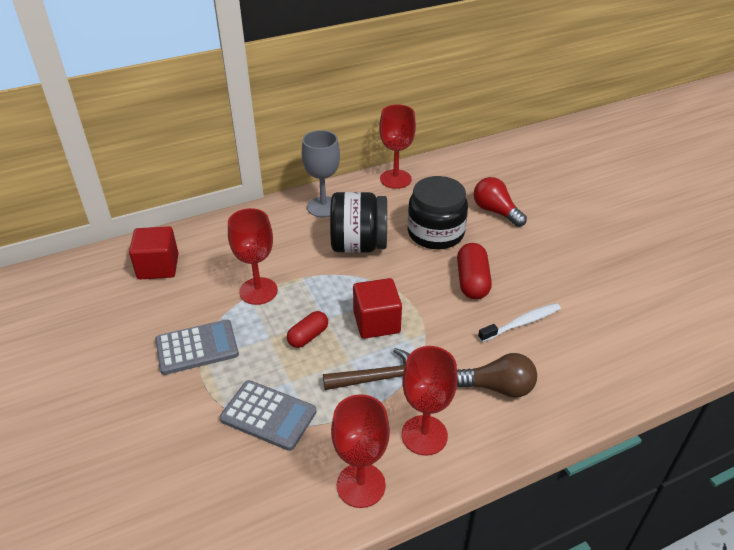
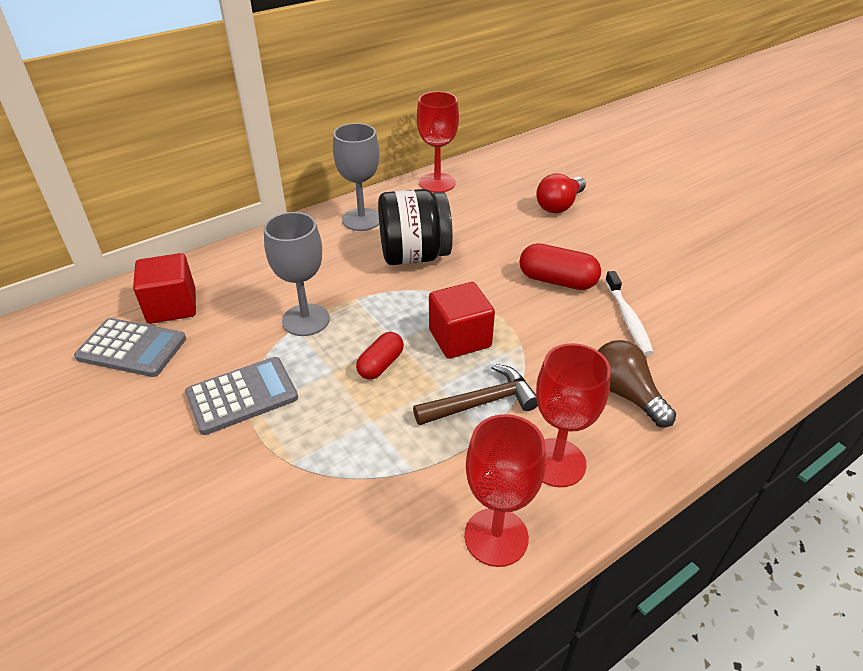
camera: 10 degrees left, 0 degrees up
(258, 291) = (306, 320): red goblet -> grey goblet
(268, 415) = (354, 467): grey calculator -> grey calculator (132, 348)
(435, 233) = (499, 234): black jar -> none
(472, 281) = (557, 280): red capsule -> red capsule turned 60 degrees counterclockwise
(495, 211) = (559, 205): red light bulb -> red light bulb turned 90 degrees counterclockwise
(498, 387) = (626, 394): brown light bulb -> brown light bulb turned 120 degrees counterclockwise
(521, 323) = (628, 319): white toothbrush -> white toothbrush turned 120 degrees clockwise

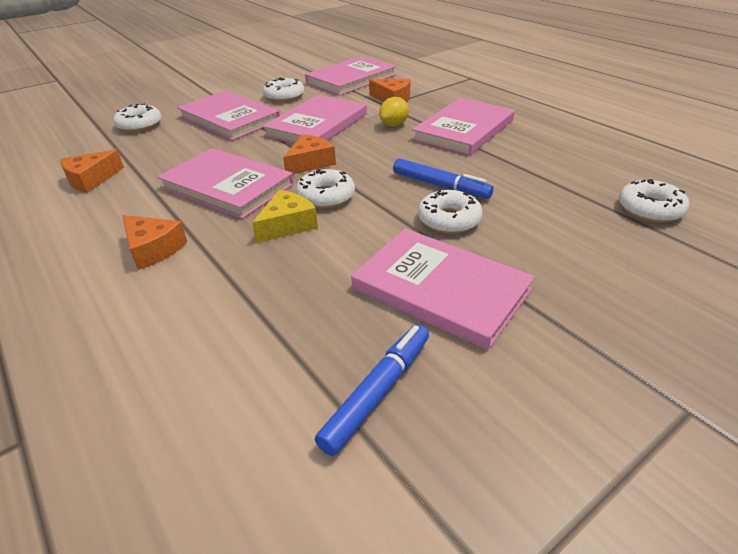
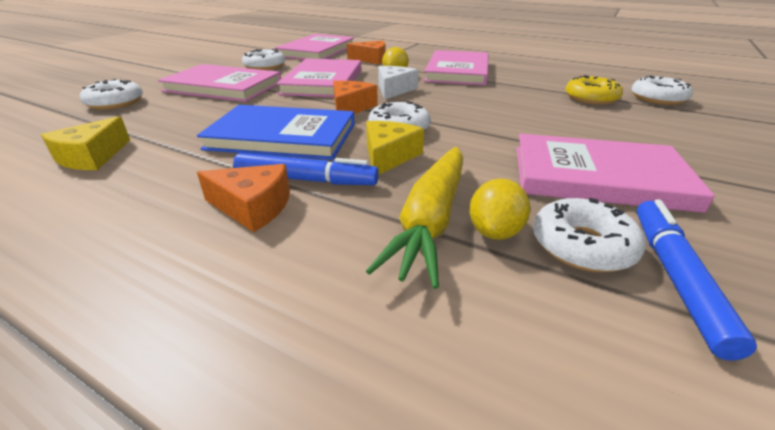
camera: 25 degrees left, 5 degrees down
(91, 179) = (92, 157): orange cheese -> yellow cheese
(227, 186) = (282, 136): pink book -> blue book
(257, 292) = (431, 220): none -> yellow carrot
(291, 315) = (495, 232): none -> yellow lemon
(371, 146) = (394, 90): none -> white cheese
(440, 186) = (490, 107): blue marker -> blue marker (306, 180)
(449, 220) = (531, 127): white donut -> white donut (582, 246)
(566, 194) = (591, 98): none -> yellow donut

● Work request:
When a line holds the string "none", pull it out of the listing.

● Output of the exercise:
(435, 233) = (499, 234): black jar -> none
(257, 292) = (431, 220): none -> yellow carrot
(291, 315) = (495, 232): none -> yellow lemon
(371, 146) = (394, 90): none -> white cheese
(566, 194) = (591, 98): none -> yellow donut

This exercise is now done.